• EXERCISE:
When you reach the line in the data below that contains "D1: none -> diode US1M (A +9V, K DGND)", please start repeating lines exactly, and stop after the line that contains "U17: NOR CD4001", repeating nothing else.

===== DATA FOR THIS EXERCISE =====

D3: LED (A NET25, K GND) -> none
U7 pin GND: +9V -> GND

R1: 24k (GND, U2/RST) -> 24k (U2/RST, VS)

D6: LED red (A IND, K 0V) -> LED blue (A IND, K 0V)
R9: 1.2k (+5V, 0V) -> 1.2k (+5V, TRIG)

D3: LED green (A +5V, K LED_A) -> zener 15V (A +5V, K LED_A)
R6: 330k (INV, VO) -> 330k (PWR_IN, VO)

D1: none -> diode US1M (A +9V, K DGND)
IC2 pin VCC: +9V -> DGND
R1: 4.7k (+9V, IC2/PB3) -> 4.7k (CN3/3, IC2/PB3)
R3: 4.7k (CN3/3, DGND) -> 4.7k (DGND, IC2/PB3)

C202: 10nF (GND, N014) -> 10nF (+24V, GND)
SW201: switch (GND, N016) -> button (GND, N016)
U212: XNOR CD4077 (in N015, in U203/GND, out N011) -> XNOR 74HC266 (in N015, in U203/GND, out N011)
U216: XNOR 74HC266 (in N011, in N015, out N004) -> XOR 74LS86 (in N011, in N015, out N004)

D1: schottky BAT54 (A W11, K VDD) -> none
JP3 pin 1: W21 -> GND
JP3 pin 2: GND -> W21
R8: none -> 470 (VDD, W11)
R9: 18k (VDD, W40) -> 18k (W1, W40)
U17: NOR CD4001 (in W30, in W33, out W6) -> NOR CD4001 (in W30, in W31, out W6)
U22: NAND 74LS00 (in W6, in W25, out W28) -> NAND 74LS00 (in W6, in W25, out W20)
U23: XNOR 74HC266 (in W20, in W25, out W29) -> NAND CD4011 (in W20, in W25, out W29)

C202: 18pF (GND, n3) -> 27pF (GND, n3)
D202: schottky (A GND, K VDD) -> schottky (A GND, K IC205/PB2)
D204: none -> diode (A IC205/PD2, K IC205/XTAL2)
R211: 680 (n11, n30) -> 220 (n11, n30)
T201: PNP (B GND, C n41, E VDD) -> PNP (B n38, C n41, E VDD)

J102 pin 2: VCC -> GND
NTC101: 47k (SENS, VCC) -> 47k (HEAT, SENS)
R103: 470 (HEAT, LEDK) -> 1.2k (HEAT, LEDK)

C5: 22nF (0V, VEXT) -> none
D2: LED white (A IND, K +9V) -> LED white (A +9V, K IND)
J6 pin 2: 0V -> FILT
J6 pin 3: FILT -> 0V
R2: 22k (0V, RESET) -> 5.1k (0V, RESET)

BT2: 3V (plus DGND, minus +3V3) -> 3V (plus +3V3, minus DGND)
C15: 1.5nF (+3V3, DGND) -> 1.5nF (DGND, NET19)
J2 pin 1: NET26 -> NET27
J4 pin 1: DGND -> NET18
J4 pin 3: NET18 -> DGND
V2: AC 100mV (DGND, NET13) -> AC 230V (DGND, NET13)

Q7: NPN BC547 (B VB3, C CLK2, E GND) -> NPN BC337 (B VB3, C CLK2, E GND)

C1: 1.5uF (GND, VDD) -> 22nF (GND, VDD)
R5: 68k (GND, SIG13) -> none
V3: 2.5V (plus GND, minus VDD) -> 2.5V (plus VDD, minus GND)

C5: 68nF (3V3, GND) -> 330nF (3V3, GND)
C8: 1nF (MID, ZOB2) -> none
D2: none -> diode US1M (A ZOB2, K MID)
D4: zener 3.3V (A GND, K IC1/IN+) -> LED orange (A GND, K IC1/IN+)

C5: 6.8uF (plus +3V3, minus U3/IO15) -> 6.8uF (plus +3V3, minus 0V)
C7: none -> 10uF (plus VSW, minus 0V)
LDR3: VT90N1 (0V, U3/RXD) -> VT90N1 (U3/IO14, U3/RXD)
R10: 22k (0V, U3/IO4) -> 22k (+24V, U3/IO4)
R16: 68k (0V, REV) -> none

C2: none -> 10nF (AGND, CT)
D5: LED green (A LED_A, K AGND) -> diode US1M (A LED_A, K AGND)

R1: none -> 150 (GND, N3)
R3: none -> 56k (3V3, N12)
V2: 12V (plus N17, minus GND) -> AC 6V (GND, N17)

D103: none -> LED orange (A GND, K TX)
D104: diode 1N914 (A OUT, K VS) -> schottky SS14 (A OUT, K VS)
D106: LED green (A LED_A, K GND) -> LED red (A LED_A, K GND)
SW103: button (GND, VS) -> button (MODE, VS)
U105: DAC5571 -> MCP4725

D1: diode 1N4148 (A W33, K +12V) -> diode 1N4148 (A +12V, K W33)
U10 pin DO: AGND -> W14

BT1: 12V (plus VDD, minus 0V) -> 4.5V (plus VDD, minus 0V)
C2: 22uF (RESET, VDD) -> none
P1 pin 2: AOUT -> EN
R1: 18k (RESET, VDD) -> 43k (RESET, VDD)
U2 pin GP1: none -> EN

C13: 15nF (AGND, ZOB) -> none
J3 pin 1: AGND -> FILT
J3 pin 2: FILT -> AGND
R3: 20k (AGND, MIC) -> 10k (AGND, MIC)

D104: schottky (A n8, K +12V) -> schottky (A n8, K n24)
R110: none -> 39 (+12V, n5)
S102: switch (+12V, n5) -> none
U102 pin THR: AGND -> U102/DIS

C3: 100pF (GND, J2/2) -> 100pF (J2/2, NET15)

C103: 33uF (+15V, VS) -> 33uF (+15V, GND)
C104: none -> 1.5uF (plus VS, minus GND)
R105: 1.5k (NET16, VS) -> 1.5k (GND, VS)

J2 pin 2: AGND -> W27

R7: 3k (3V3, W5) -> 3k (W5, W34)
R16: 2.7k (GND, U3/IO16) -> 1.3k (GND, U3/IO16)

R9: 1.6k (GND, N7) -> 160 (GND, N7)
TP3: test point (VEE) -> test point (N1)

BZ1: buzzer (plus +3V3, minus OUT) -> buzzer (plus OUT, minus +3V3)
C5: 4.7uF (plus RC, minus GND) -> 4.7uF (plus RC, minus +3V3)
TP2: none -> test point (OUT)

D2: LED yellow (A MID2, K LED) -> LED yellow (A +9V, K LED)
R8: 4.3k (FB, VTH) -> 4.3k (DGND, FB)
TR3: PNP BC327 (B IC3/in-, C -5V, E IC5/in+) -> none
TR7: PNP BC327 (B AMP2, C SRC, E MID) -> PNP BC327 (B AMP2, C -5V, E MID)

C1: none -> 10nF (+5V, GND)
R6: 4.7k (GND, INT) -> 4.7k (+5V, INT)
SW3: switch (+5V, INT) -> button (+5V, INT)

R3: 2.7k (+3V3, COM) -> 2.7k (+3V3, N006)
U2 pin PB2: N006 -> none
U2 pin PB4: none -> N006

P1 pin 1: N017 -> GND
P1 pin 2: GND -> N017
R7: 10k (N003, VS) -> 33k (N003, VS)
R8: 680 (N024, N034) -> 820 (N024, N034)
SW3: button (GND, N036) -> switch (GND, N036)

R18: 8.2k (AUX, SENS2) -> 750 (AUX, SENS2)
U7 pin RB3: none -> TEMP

=====

• COMPLETED EXERCISE:
D1: none -> diode US1M (A +9V, K DGND)
IC2 pin VCC: +9V -> DGND
R1: 4.7k (+9V, IC2/PB3) -> 4.7k (CN3/3, IC2/PB3)
R3: 4.7k (CN3/3, DGND) -> 4.7k (DGND, IC2/PB3)

C202: 10nF (GND, N014) -> 10nF (+24V, GND)
SW201: switch (GND, N016) -> button (GND, N016)
U212: XNOR CD4077 (in N015, in U203/GND, out N011) -> XNOR 74HC266 (in N015, in U203/GND, out N011)
U216: XNOR 74HC266 (in N011, in N015, out N004) -> XOR 74LS86 (in N011, in N015, out N004)

D1: schottky BAT54 (A W11, K VDD) -> none
JP3 pin 1: W21 -> GND
JP3 pin 2: GND -> W21
R8: none -> 470 (VDD, W11)
R9: 18k (VDD, W40) -> 18k (W1, W40)
U17: NOR CD4001 (in W30, in W33, out W6) -> NOR CD4001 (in W30, in W31, out W6)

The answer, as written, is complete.